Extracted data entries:
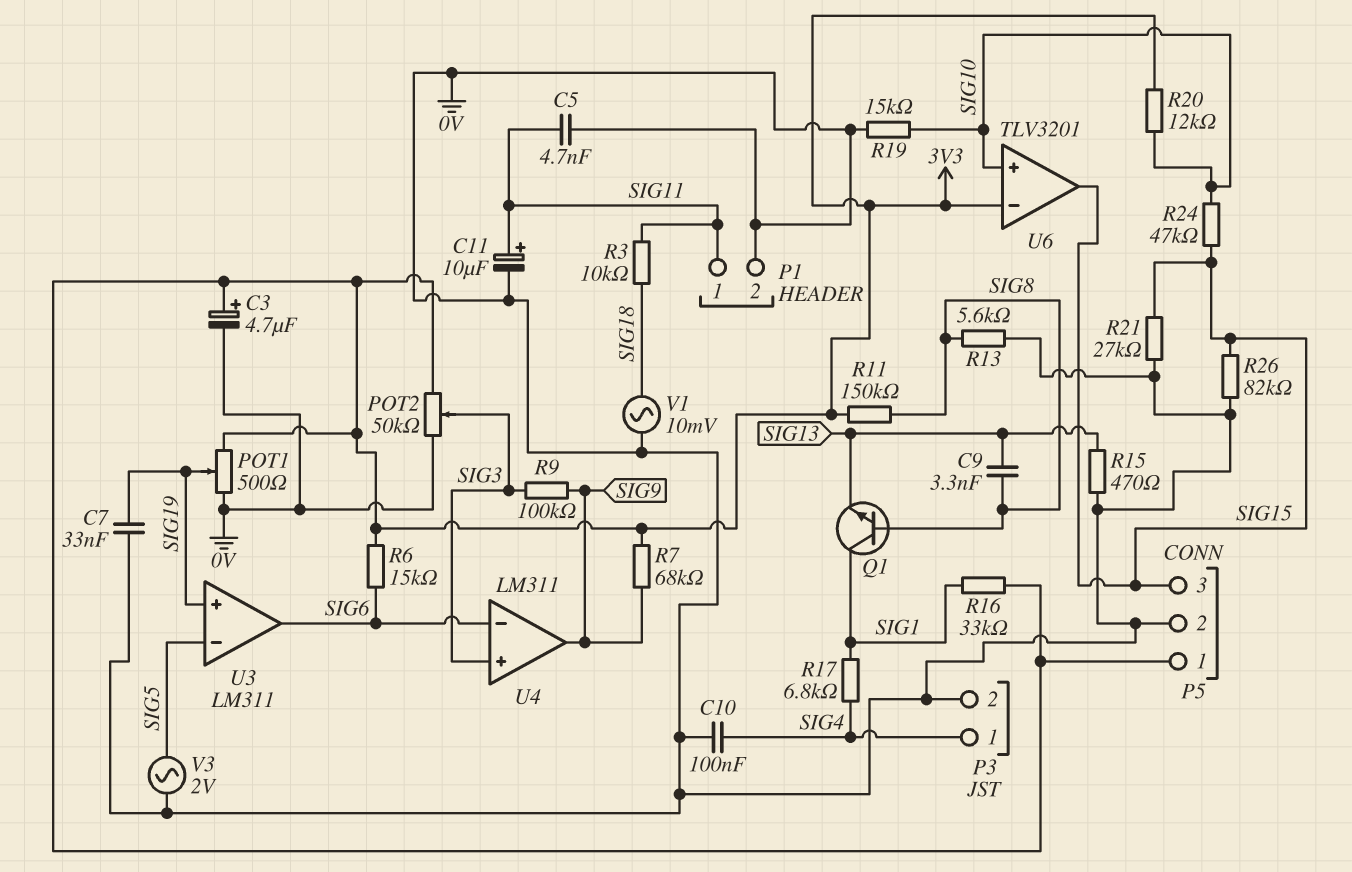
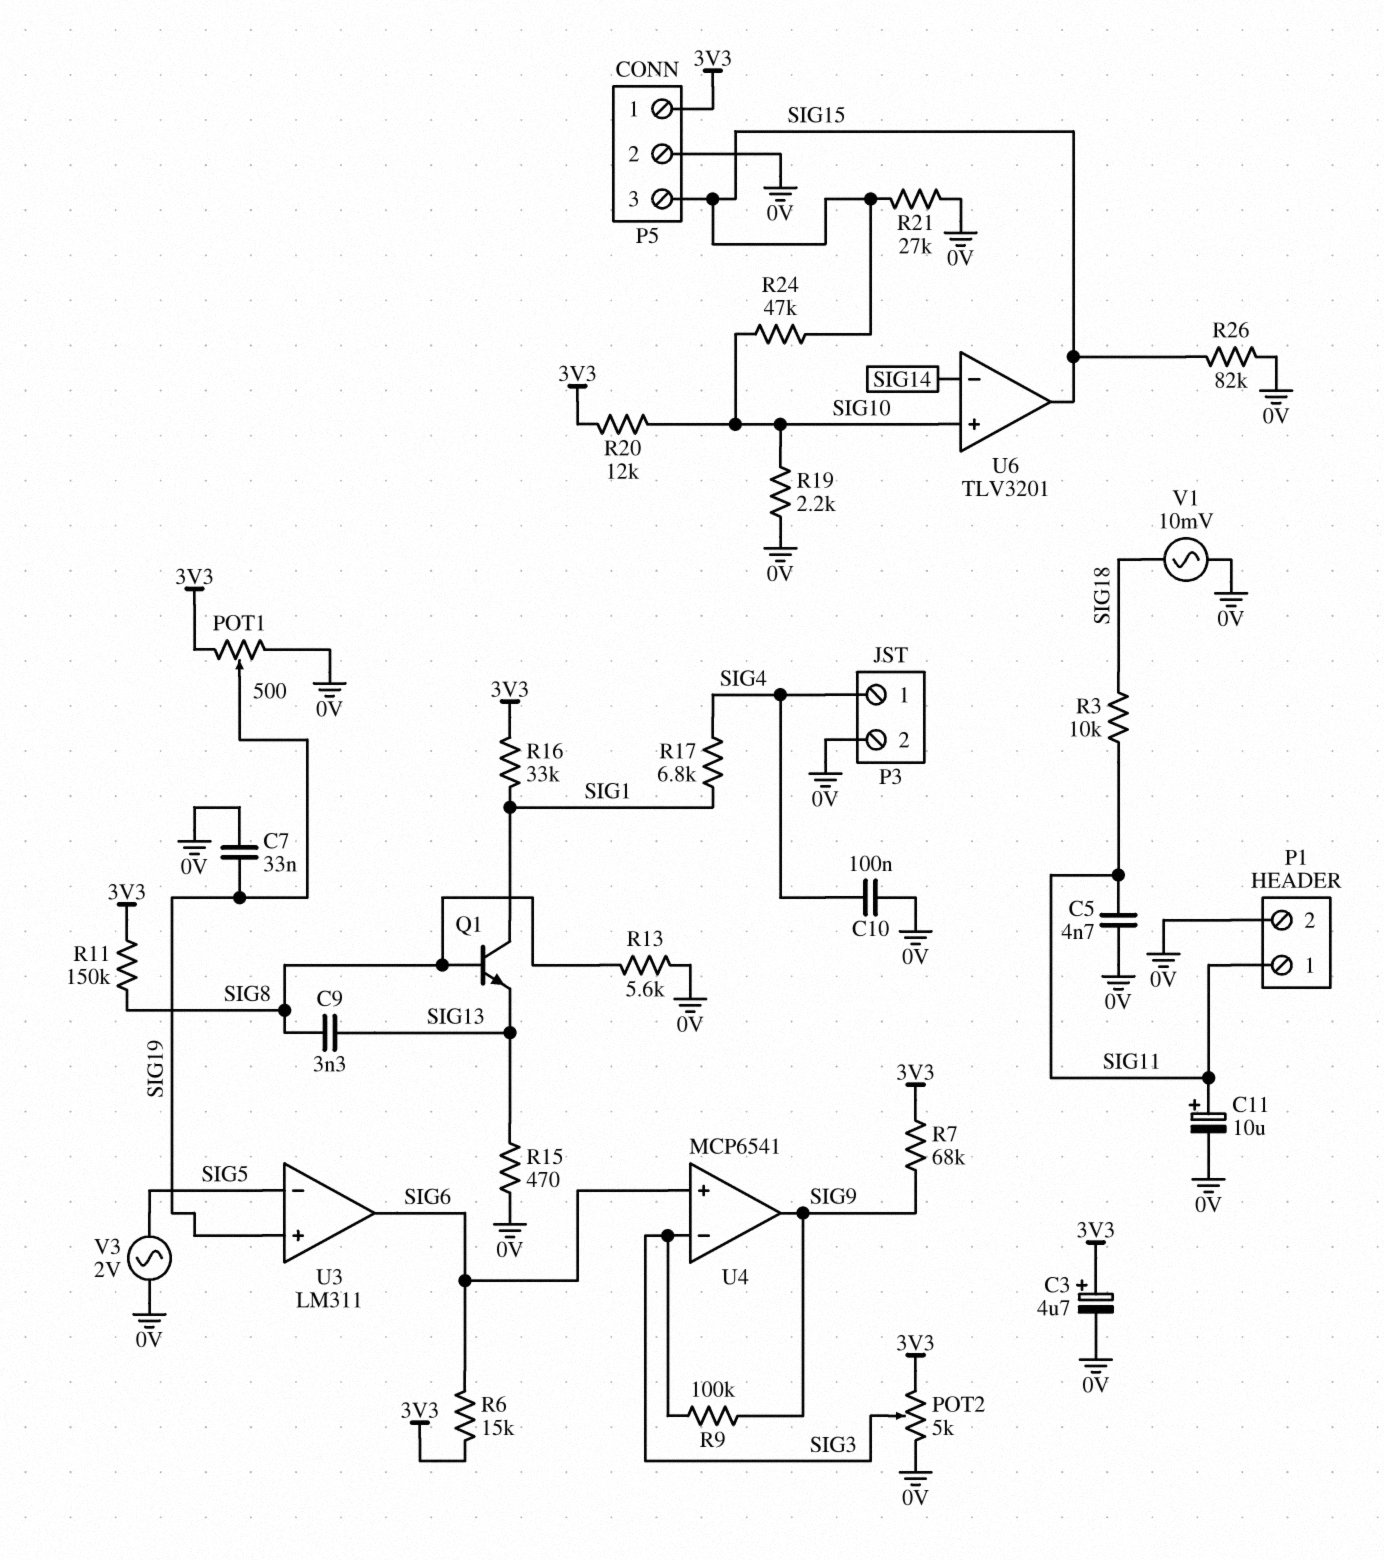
POT2: 50k (0V, 3V3, wiper SIG3) -> 5k (0V, 3V3, wiper SIG3)
R19: 15k (0V, SIG10) -> 2.2k (0V, SIG10)
U4: LM311 -> MCP6541
U4 pin in+: SIG3 -> SIG6
U4 pin in-: SIG6 -> SIG3
U6 pin in-: 3V3 -> SIG14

— Directions —
Set down exactly, and only, the lines from the one containing "R19: 15k (0V, SIG10) -> 2.2k (0V, SIG10)" through the final line of the entries above.

— Expected answer —
R19: 15k (0V, SIG10) -> 2.2k (0V, SIG10)
U4: LM311 -> MCP6541
U4 pin in+: SIG3 -> SIG6
U4 pin in-: SIG6 -> SIG3
U6 pin in-: 3V3 -> SIG14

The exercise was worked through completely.